*** RECORDS TO PROCESS Section Begins ***
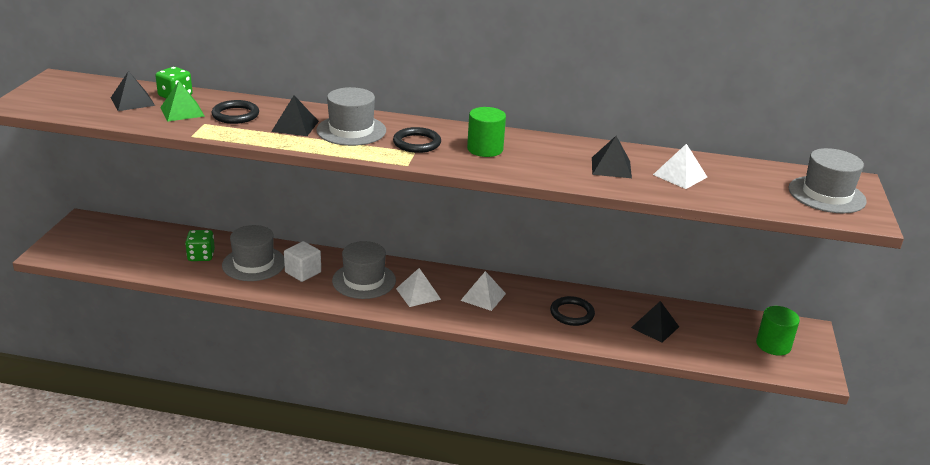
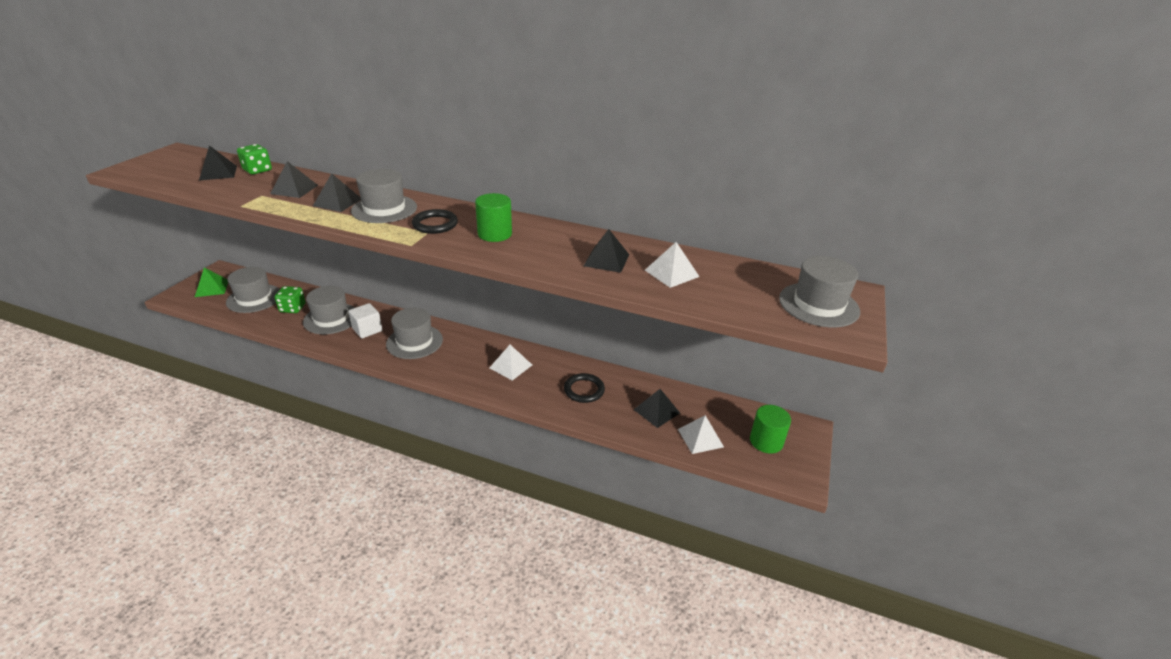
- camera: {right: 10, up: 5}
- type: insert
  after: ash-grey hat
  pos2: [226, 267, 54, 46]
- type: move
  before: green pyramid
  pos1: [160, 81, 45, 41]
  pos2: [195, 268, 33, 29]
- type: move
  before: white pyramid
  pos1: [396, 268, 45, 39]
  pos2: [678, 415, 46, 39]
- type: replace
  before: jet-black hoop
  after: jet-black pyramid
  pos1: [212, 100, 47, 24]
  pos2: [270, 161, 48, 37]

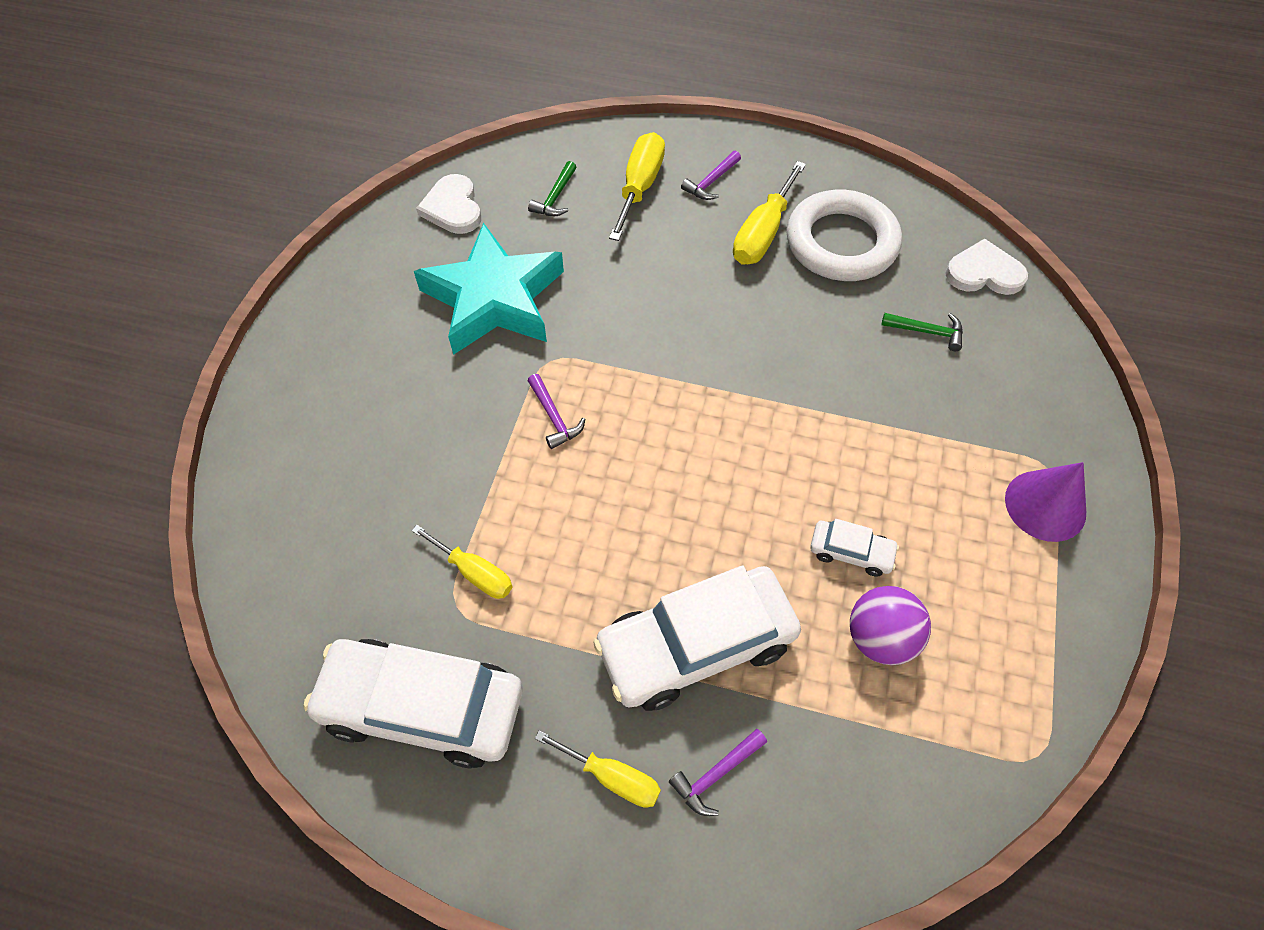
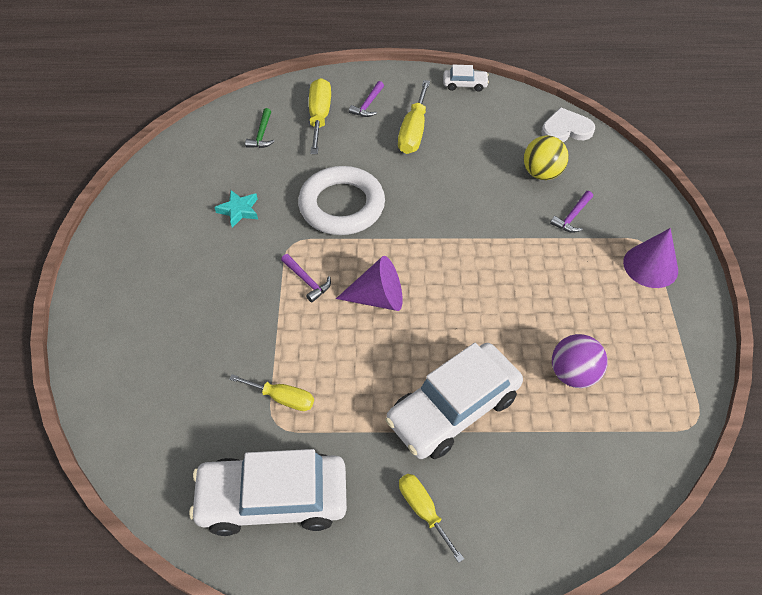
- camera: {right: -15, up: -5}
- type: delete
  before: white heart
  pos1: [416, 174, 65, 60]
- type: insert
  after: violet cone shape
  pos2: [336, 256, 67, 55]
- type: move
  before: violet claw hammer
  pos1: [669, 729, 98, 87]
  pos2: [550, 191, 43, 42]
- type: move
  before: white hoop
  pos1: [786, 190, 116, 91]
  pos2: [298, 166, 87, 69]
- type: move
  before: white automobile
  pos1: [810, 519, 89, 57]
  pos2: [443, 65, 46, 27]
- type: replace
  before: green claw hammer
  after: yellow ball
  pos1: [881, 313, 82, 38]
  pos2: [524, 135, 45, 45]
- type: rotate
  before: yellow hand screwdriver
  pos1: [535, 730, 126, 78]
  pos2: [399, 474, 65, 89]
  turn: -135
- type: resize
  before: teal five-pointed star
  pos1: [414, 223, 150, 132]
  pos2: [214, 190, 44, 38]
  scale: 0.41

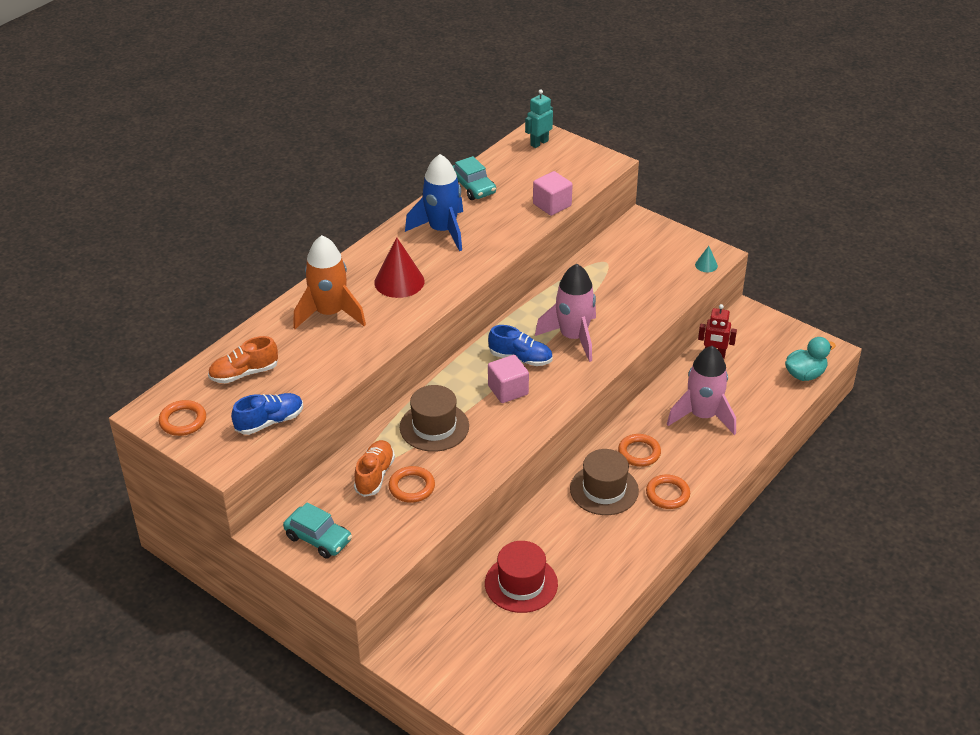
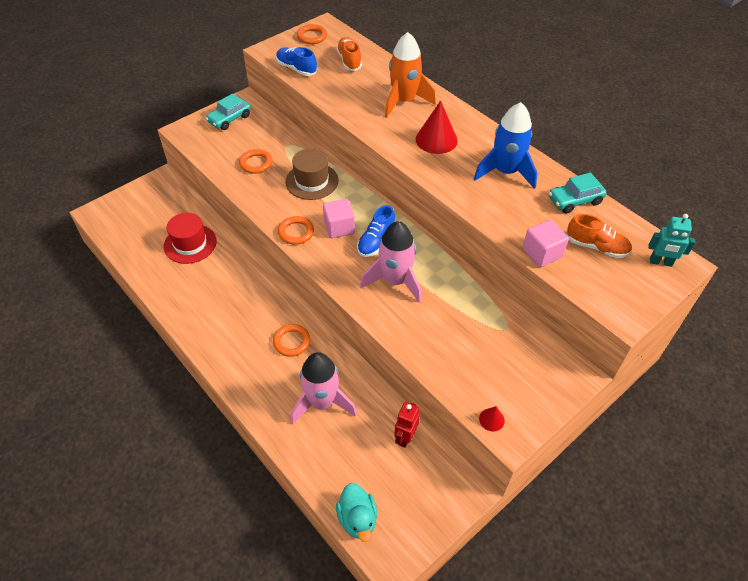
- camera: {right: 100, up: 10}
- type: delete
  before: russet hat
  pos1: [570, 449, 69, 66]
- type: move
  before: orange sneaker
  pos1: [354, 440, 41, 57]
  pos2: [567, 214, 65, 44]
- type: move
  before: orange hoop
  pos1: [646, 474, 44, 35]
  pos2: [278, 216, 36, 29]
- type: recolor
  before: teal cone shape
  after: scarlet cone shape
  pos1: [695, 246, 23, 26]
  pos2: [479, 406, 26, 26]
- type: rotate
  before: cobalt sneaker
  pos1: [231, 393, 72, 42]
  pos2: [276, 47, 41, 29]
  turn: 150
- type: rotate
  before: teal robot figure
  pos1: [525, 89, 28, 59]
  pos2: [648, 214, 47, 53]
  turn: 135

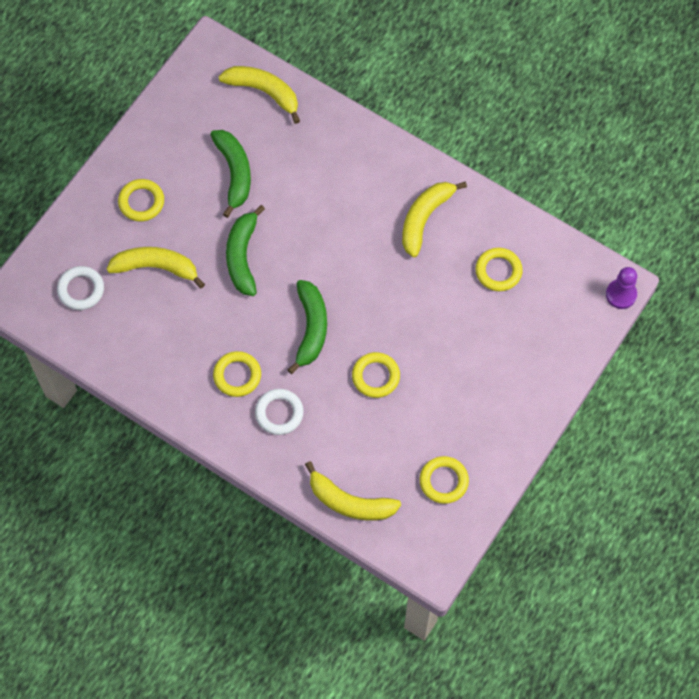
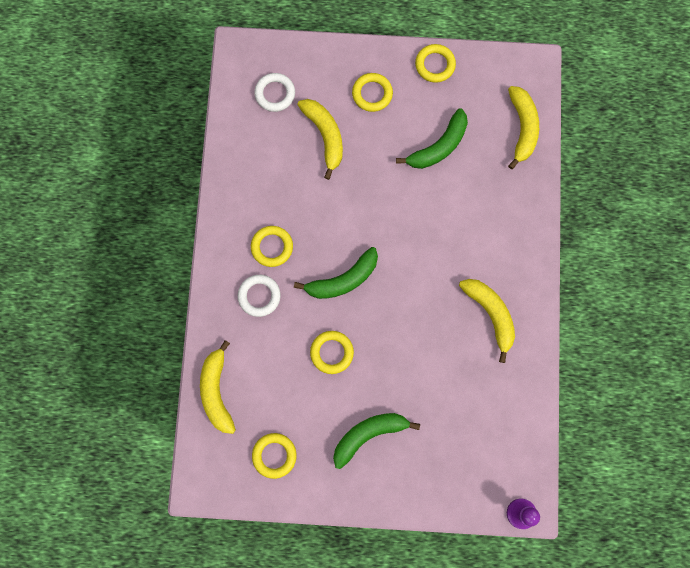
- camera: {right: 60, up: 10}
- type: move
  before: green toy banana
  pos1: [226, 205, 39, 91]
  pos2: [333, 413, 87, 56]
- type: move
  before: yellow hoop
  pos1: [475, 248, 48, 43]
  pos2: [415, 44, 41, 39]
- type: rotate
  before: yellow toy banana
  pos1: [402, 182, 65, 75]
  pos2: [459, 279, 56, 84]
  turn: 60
*** RECORDS TO PROCESS Section Ends ***
ABOUT THIS TASK
Reproduce the data above without a single change, please, but without its pictures.

RESULT BELOW
- camera: {right: 10, up: 5}
- type: insert
  after: ash-grey hat
  pos2: [226, 267, 54, 46]
- type: move
  before: green pyramid
  pos1: [160, 81, 45, 41]
  pos2: [195, 268, 33, 29]
- type: move
  before: white pyramid
  pos1: [396, 268, 45, 39]
  pos2: [678, 415, 46, 39]
- type: replace
  before: jet-black hoop
  after: jet-black pyramid
  pos1: [212, 100, 47, 24]
  pos2: [270, 161, 48, 37]

- camera: {right: -15, up: -5}
- type: delete
  before: white heart
  pos1: [416, 174, 65, 60]
- type: insert
  after: violet cone shape
  pos2: [336, 256, 67, 55]
- type: move
  before: violet claw hammer
  pos1: [669, 729, 98, 87]
  pos2: [550, 191, 43, 42]
- type: move
  before: white hoop
  pos1: [786, 190, 116, 91]
  pos2: [298, 166, 87, 69]
- type: move
  before: white automobile
  pos1: [810, 519, 89, 57]
  pos2: [443, 65, 46, 27]
- type: replace
  before: green claw hammer
  after: yellow ball
  pos1: [881, 313, 82, 38]
  pos2: [524, 135, 45, 45]
- type: rotate
  before: yellow hand screwdriver
  pos1: [535, 730, 126, 78]
  pos2: [399, 474, 65, 89]
  turn: -135
- type: resize
  before: teal five-pointed star
  pos1: [414, 223, 150, 132]
  pos2: [214, 190, 44, 38]
  scale: 0.41

- camera: {right: 100, up: 10}
- type: delete
  before: russet hat
  pos1: [570, 449, 69, 66]
- type: move
  before: orange sneaker
  pos1: [354, 440, 41, 57]
  pos2: [567, 214, 65, 44]
- type: move
  before: orange hoop
  pos1: [646, 474, 44, 35]
  pos2: [278, 216, 36, 29]
- type: recolor
  before: teal cone shape
  after: scarlet cone shape
  pos1: [695, 246, 23, 26]
  pos2: [479, 406, 26, 26]
- type: rotate
  before: cobalt sneaker
  pos1: [231, 393, 72, 42]
  pos2: [276, 47, 41, 29]
  turn: 150
- type: rotate
  before: teal robot figure
  pos1: [525, 89, 28, 59]
  pos2: [648, 214, 47, 53]
  turn: 135

- camera: {right: 60, up: 10}
- type: move
  before: green toy banana
  pos1: [226, 205, 39, 91]
  pos2: [333, 413, 87, 56]
- type: move
  before: yellow hoop
  pos1: [475, 248, 48, 43]
  pos2: [415, 44, 41, 39]
- type: rotate
  before: yellow toy banana
  pos1: [402, 182, 65, 75]
  pos2: [459, 279, 56, 84]
  turn: 60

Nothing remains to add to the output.